__STATED EXERCISE__
Show every line in the data below that contains the string "kern", matching case exactly.

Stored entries

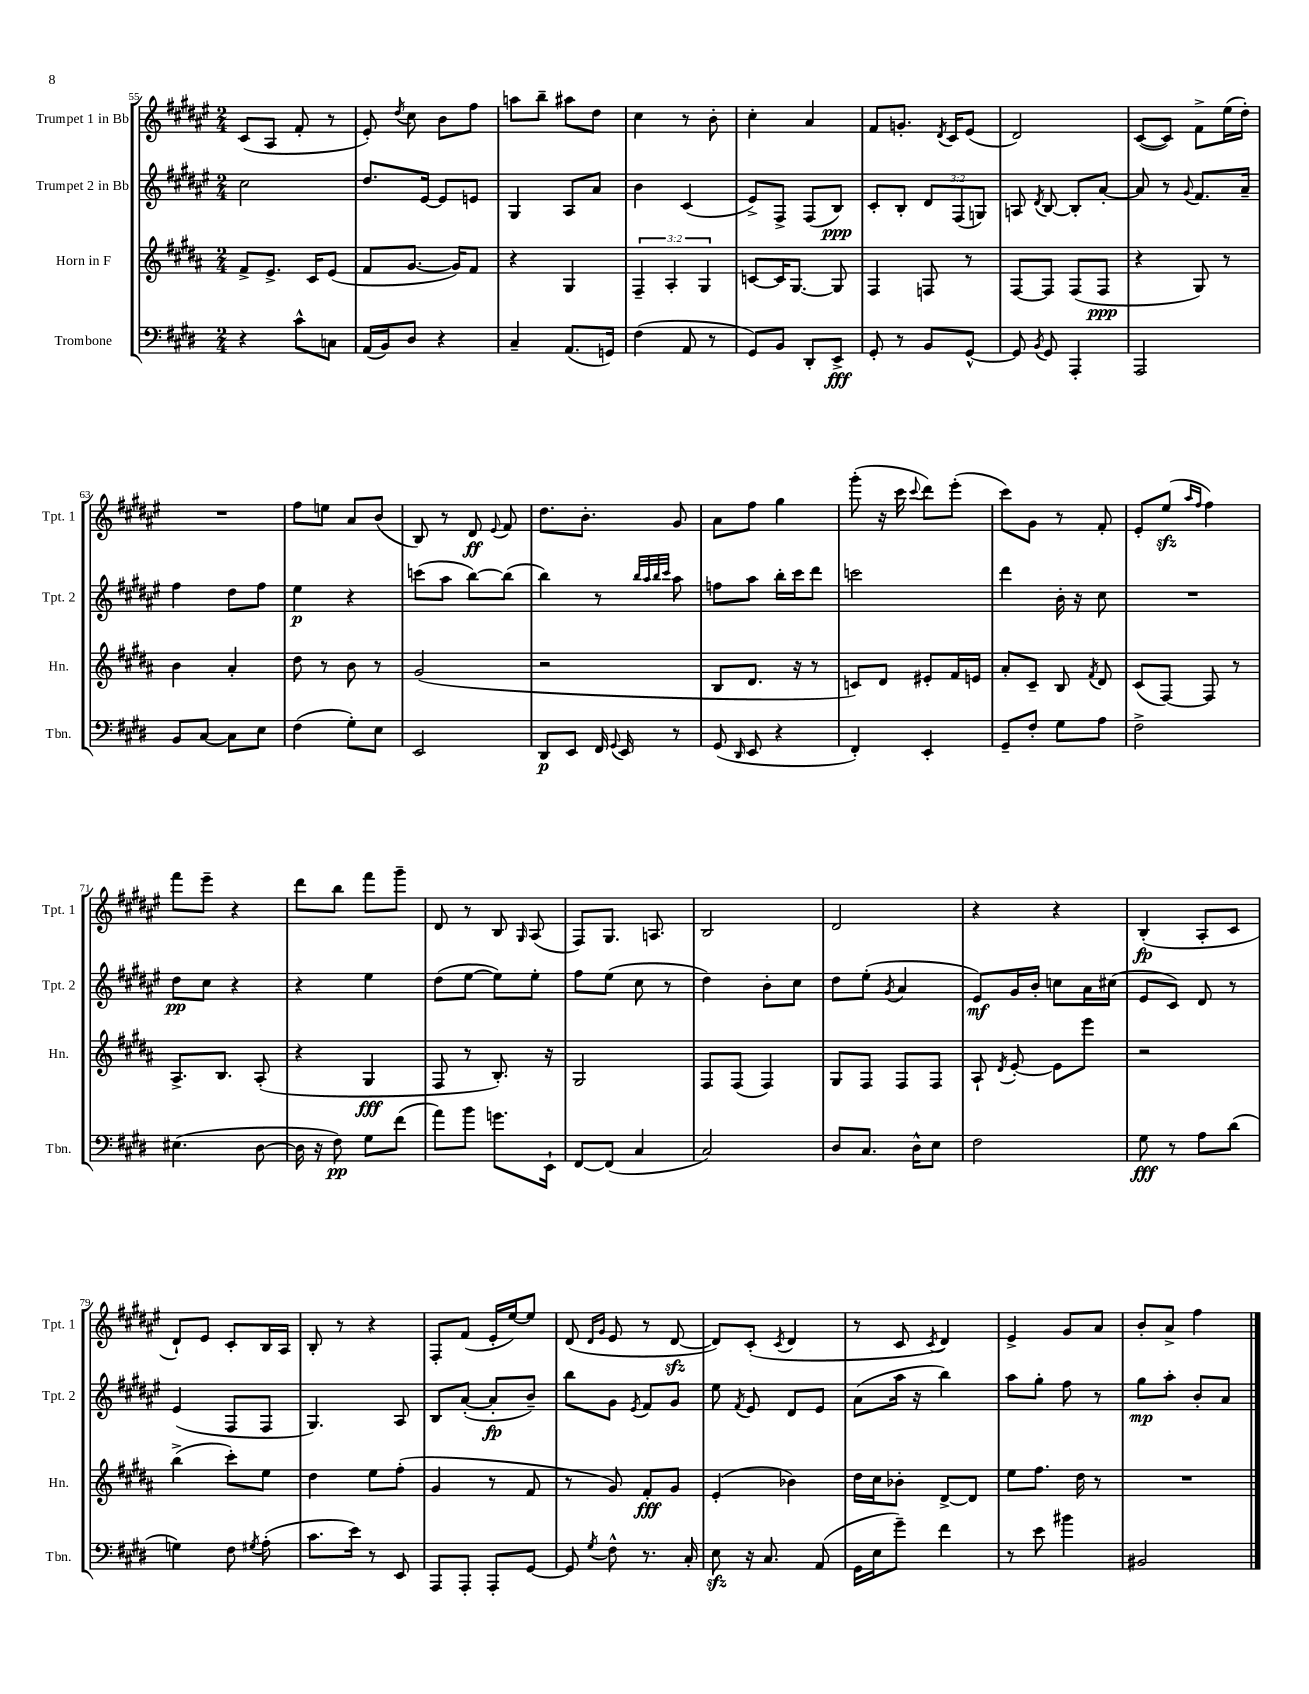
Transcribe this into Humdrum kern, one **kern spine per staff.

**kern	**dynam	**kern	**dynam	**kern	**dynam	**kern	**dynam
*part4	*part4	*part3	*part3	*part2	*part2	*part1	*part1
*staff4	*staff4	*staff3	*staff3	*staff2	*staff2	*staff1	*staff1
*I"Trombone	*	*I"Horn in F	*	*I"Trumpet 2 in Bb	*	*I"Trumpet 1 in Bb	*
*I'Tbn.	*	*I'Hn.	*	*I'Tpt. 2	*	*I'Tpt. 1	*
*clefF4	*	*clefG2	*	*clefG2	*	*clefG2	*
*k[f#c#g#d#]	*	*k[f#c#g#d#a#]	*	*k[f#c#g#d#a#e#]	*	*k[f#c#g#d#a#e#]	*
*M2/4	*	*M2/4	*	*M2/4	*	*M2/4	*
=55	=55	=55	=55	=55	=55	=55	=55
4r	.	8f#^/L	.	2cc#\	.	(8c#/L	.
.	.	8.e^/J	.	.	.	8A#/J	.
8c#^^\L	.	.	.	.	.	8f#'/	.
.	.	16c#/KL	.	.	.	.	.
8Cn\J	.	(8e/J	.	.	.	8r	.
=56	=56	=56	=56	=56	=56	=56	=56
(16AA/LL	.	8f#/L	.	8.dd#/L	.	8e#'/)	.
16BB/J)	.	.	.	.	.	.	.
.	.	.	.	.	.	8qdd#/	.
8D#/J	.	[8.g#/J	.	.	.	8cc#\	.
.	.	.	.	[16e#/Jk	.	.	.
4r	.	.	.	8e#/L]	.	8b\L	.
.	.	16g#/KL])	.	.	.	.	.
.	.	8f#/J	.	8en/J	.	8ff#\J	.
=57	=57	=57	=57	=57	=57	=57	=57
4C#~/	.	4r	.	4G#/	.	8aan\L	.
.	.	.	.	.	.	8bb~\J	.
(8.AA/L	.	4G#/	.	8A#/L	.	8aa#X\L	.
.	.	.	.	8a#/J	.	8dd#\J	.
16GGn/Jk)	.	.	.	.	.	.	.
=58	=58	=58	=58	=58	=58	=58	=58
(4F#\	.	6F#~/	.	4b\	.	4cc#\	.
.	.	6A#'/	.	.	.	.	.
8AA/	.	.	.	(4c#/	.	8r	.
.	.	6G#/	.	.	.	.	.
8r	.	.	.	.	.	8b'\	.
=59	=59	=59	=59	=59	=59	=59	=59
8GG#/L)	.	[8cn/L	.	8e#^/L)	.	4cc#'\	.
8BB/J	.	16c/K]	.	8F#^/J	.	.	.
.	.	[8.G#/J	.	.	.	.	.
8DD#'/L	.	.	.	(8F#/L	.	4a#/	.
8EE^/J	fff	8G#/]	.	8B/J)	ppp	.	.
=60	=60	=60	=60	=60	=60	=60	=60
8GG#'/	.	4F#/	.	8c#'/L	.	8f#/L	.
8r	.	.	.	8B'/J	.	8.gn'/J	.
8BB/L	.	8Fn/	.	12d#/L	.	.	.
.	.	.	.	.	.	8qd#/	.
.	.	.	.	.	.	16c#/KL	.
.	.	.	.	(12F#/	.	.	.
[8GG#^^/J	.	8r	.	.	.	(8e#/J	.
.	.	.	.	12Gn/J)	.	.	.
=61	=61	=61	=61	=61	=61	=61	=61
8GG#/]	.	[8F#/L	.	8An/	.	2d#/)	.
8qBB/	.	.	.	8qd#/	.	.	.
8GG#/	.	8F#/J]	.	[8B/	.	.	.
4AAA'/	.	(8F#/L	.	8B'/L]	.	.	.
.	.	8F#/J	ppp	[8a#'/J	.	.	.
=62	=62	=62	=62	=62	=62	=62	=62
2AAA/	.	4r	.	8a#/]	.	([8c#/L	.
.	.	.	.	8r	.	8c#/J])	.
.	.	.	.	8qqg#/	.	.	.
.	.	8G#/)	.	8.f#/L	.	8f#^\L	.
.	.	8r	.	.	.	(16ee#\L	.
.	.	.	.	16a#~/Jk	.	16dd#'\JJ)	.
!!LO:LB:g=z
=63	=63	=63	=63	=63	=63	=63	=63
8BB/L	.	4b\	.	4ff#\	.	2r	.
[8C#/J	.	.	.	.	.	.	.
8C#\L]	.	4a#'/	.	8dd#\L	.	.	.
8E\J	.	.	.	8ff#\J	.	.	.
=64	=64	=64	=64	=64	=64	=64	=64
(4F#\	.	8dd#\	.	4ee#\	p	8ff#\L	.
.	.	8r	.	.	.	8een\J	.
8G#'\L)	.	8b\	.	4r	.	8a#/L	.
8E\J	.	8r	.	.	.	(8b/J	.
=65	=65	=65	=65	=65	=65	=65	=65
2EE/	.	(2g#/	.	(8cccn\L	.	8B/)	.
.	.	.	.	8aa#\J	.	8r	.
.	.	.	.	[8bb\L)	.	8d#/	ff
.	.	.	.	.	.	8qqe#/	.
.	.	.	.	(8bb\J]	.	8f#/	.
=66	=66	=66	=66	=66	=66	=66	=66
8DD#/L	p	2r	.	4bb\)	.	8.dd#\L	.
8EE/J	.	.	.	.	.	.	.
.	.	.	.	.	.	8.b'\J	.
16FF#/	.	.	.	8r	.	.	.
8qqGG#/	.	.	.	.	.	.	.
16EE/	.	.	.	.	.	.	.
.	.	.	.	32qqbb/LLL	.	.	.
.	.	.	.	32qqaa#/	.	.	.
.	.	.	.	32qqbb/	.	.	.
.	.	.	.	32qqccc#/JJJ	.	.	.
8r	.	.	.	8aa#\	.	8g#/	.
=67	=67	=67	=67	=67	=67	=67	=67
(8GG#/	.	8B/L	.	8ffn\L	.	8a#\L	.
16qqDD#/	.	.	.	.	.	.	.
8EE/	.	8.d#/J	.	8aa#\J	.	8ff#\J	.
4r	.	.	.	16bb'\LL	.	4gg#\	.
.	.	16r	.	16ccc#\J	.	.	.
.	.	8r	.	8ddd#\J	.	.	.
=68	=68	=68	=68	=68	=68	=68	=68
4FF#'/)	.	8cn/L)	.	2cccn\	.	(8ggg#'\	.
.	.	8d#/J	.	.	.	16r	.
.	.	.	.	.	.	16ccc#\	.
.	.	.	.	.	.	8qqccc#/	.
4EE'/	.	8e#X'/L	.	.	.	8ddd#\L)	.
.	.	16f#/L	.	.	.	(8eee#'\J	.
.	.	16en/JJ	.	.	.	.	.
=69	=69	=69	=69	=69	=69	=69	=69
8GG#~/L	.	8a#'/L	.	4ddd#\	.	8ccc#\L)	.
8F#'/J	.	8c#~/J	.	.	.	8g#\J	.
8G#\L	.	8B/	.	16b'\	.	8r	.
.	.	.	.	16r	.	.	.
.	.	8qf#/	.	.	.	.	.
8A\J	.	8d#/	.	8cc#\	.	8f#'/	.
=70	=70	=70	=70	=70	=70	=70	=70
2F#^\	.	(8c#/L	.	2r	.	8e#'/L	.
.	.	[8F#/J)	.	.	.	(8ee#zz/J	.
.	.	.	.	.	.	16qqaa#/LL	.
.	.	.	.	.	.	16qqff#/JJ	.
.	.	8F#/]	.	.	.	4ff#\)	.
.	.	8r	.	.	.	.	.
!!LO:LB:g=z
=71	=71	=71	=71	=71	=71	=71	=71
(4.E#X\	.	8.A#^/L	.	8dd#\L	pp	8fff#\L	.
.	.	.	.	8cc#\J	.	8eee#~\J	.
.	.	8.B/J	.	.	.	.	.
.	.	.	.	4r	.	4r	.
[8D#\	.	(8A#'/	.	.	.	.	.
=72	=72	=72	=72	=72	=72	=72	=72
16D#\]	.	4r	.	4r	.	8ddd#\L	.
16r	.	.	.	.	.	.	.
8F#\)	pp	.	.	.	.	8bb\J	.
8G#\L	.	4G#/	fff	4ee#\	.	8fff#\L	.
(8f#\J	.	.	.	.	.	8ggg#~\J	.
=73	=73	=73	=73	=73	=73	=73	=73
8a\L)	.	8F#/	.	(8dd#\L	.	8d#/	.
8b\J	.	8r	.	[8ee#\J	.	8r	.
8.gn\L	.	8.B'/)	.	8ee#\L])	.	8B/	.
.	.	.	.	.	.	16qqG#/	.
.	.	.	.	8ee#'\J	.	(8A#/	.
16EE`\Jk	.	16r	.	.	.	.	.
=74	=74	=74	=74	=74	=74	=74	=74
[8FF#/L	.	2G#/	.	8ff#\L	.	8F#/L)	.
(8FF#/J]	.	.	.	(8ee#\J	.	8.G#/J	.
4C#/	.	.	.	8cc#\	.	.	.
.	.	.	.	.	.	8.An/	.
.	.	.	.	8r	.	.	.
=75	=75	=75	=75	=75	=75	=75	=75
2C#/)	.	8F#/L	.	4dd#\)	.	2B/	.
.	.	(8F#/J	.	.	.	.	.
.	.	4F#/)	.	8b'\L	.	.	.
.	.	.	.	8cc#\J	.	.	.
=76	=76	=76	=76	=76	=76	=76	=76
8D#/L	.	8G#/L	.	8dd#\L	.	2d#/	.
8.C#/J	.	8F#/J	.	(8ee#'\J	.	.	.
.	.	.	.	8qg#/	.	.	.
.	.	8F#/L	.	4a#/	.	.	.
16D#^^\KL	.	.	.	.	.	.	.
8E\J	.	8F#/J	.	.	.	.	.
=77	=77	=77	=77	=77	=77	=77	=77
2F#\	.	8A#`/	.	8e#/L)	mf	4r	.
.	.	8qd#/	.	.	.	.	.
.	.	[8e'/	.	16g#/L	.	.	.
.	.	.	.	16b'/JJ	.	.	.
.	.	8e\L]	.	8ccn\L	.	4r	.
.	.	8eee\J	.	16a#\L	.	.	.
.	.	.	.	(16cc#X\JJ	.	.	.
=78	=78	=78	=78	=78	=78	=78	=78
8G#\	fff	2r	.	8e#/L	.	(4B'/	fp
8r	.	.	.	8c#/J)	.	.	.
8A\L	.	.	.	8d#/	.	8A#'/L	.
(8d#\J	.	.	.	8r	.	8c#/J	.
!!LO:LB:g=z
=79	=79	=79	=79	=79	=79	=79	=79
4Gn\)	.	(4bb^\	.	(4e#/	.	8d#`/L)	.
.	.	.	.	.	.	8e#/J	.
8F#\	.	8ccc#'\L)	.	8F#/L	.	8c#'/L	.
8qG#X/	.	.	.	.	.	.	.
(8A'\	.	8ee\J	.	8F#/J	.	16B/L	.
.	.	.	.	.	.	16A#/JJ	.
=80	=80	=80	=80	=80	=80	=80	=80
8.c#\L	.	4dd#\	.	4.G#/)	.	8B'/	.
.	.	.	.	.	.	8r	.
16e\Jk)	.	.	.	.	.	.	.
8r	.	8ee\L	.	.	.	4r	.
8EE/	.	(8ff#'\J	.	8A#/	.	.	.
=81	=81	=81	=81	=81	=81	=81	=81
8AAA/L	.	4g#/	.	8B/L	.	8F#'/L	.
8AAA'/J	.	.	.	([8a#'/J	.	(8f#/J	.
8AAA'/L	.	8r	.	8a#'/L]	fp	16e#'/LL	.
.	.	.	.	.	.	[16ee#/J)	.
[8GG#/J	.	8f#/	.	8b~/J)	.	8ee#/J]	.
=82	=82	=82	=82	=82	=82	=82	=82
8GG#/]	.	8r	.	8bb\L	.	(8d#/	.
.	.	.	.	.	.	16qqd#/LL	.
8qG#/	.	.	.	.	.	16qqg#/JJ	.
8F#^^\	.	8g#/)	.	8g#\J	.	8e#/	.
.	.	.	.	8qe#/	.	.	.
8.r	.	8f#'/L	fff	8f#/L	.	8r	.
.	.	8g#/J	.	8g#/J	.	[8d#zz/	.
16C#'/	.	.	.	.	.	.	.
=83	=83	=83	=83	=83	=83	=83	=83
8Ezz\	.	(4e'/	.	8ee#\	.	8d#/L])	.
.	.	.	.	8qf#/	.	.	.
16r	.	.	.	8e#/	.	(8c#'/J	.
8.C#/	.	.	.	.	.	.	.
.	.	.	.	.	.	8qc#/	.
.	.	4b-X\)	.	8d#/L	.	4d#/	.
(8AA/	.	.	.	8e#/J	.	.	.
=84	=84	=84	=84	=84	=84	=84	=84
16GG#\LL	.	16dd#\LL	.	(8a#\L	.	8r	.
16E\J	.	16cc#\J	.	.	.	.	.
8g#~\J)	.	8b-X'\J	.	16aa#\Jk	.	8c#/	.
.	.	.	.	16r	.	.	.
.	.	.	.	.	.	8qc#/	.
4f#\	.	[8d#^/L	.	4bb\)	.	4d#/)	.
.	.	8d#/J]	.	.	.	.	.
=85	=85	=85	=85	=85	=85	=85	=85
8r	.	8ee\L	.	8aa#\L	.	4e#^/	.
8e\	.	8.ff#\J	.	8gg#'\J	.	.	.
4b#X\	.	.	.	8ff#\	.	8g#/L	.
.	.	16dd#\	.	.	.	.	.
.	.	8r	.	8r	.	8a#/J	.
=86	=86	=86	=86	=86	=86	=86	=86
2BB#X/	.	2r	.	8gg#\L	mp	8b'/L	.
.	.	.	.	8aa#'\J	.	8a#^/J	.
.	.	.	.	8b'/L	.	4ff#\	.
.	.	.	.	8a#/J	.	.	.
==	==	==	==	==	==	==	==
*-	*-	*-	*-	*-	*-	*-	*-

__PROBLEM SOLUTION__
Transcribe this into Humdrum kern, one **kern spine per staff.
**kern	**dynam	**kern	**dynam	**kern	**dynam	**kern	**dynam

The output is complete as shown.